▶ DATA EXTRACTS:
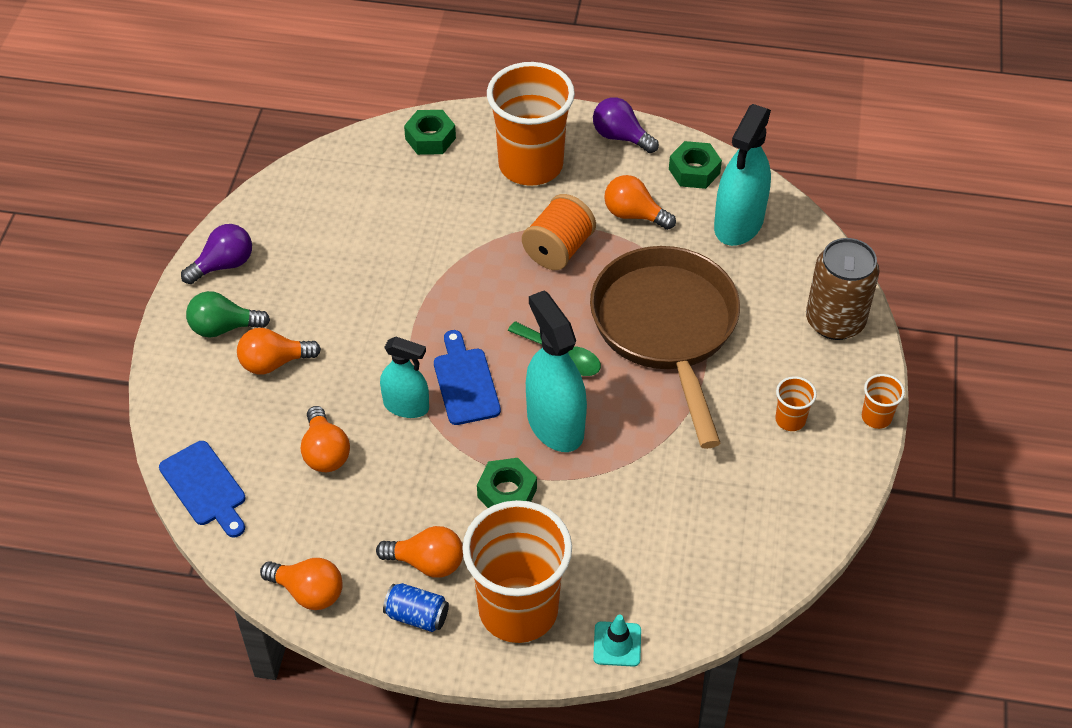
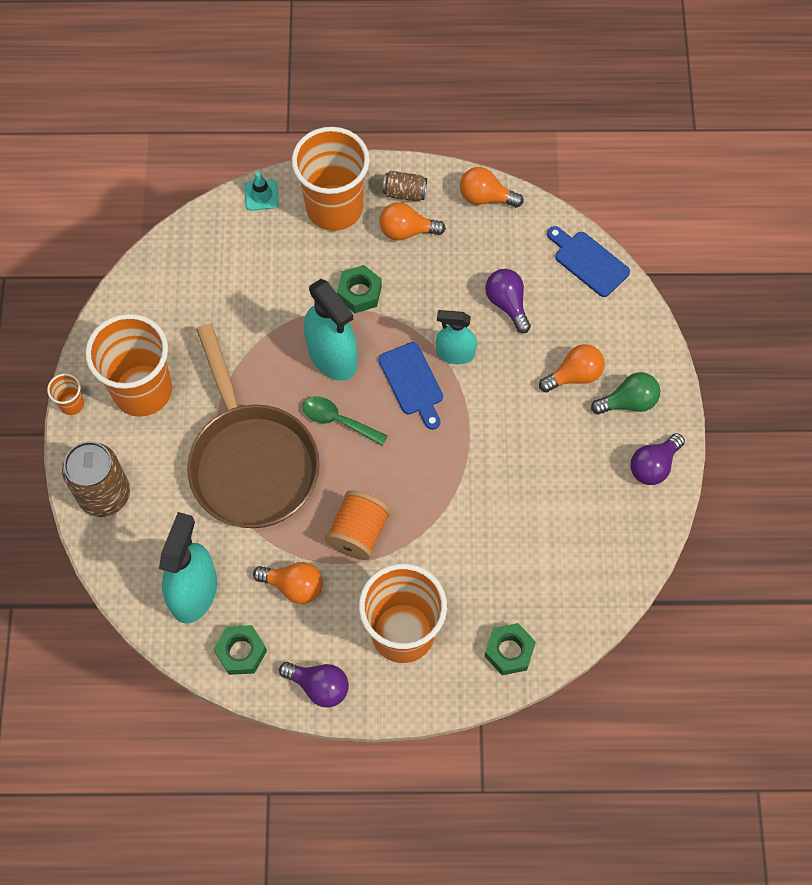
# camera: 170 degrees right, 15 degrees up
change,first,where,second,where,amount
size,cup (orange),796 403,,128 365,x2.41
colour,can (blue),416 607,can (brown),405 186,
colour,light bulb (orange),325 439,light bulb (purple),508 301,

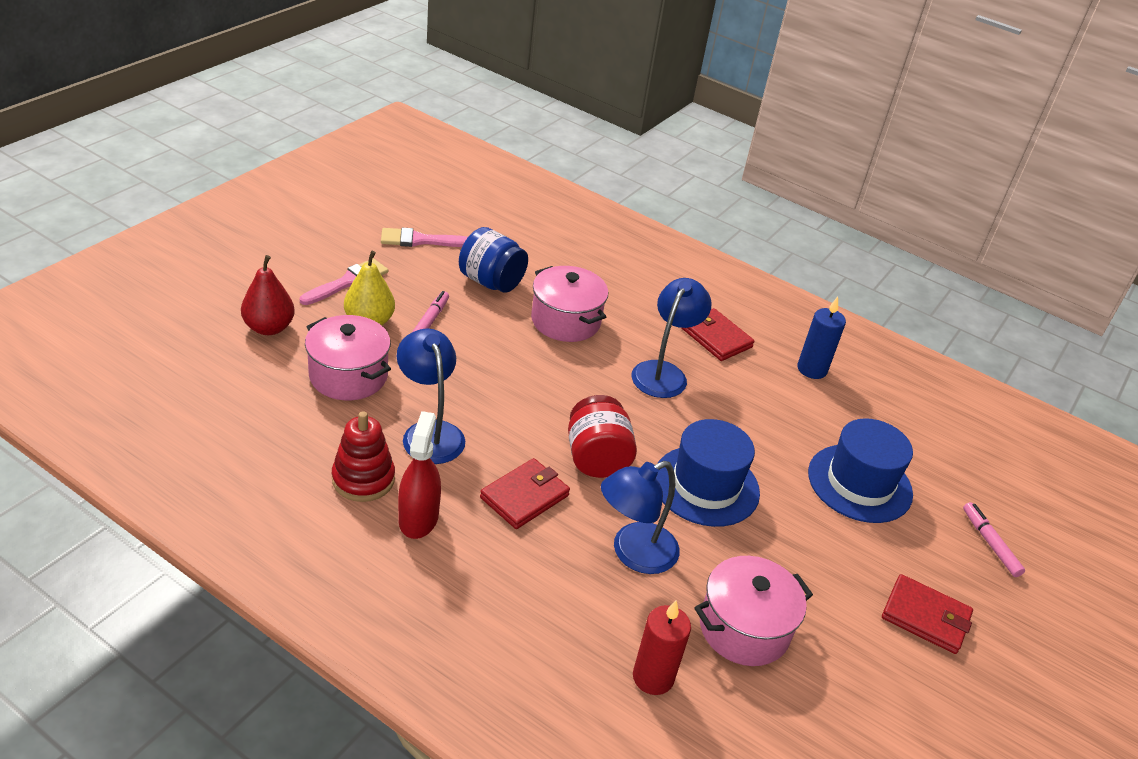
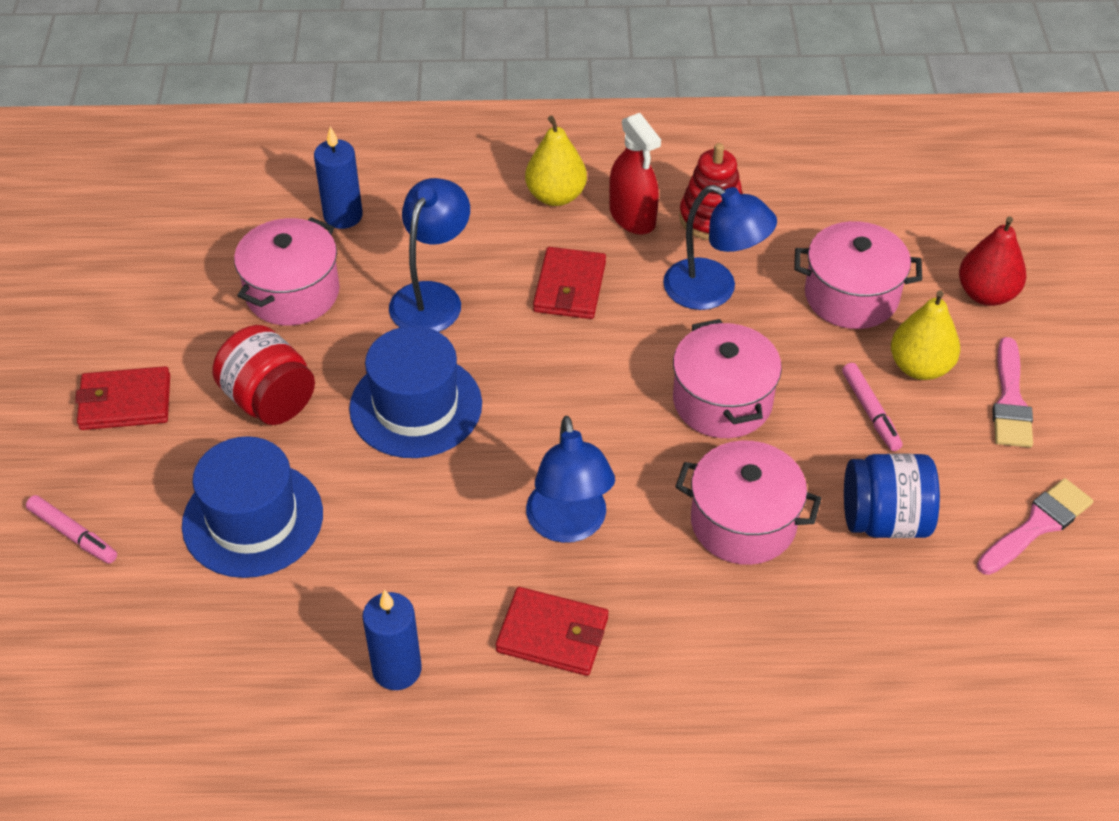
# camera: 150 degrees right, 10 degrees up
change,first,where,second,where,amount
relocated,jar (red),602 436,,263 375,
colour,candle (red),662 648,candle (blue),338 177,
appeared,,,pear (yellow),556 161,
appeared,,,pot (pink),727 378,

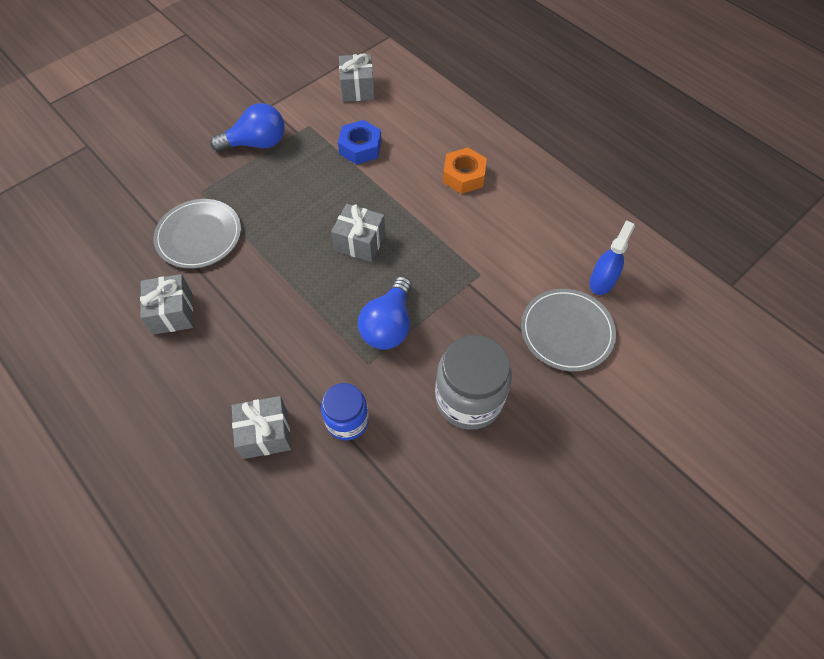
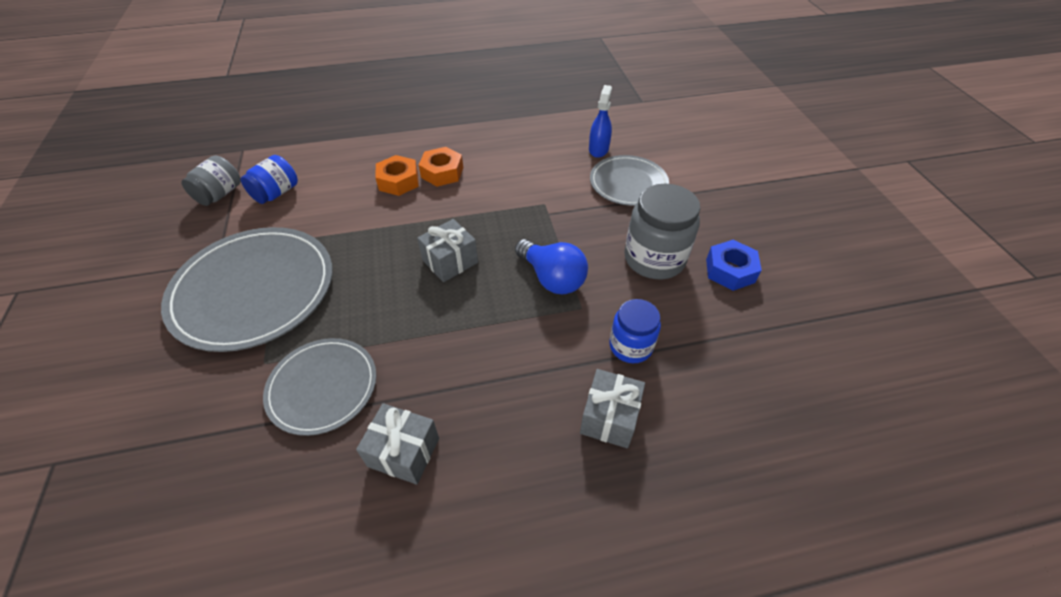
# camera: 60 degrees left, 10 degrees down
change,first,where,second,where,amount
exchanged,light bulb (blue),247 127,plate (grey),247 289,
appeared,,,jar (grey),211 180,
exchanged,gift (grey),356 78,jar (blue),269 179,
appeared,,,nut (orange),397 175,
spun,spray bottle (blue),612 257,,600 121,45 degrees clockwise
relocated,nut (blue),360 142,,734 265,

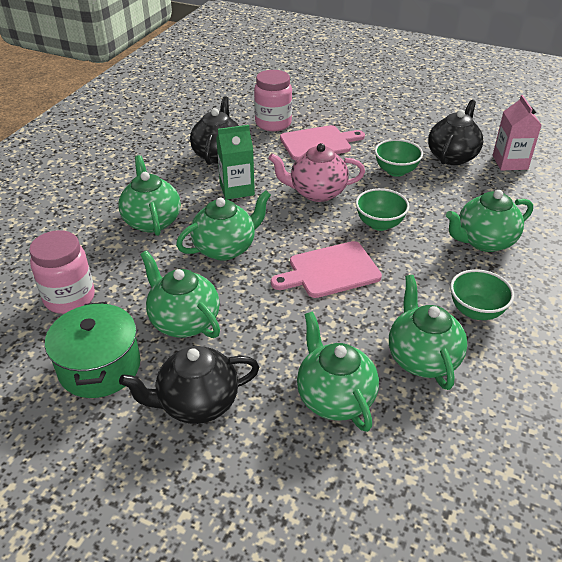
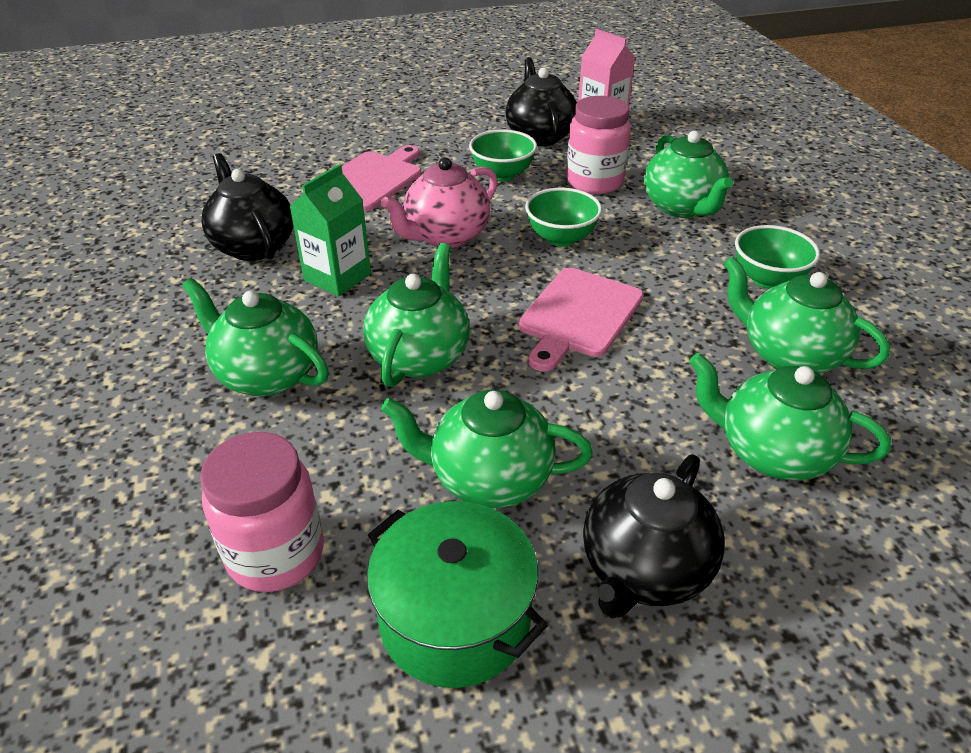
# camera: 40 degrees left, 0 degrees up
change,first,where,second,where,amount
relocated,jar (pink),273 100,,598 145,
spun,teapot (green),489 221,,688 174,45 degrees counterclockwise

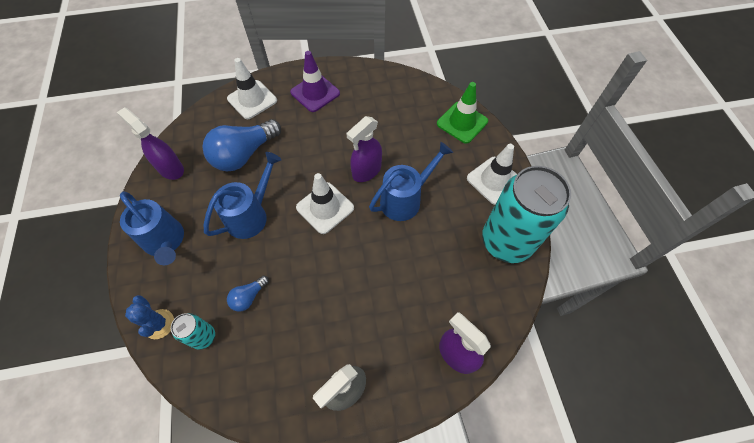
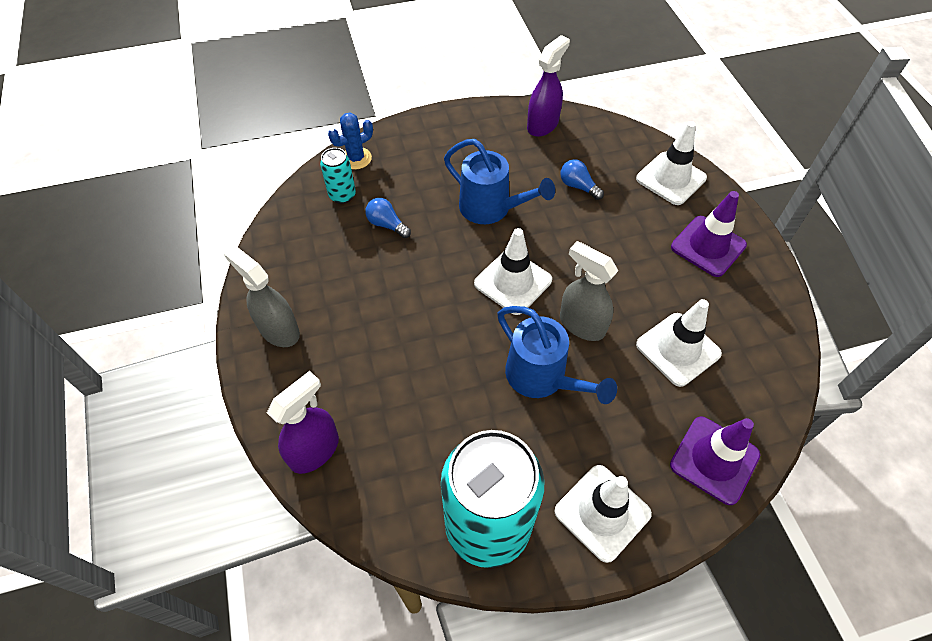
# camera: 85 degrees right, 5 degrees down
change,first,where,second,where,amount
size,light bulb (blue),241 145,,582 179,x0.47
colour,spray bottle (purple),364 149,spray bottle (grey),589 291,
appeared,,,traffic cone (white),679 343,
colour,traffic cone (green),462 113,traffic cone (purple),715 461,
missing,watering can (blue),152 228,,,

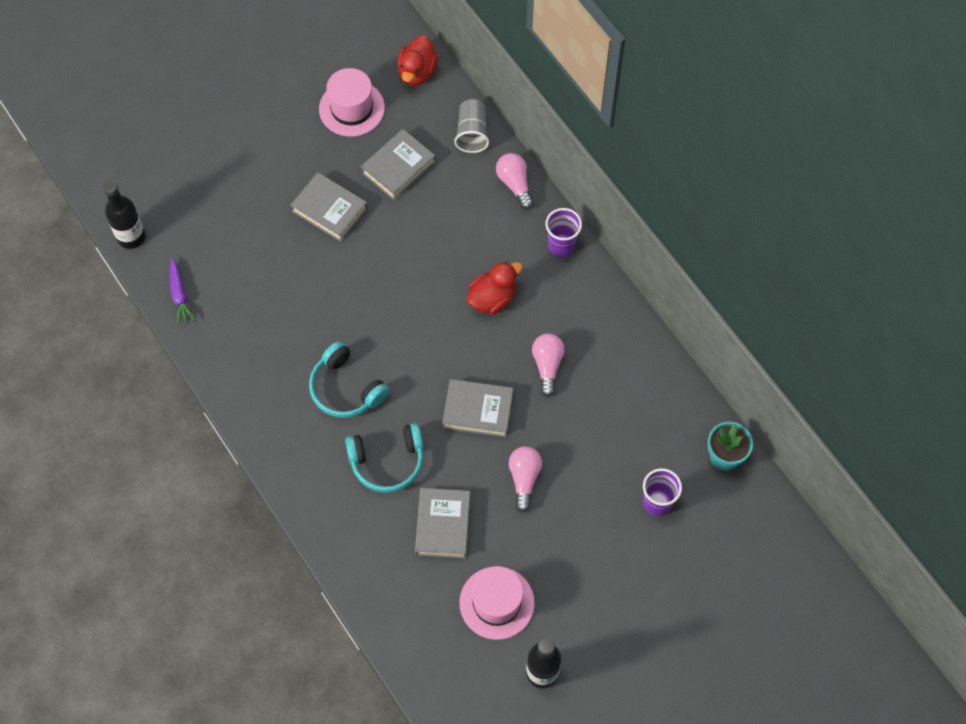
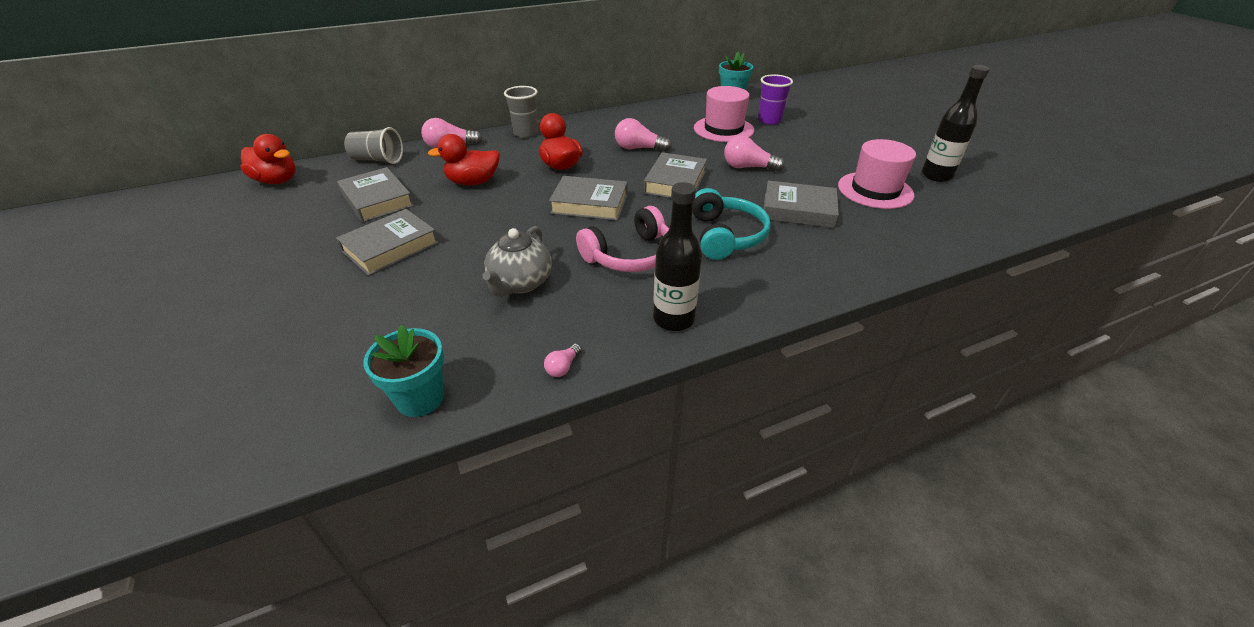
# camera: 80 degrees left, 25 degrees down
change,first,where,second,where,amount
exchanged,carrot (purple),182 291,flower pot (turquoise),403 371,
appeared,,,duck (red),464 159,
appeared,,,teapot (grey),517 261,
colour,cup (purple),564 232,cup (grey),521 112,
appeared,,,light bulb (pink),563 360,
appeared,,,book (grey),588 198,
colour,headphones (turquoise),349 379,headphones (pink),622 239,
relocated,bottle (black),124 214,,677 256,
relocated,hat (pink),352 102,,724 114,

▶ TASK OBJECTIVE:
All that is needed is the exact run of lines from the start of the material above through the one containing "colour,can (blue),416 607,can", pictures left out.

▶ TASK RESPONSE:
# camera: 170 degrees right, 15 degrees up
change,first,where,second,where,amount
size,cup (orange),796 403,,128 365,x2.41
colour,can (blue),416 607,can (brown),405 186,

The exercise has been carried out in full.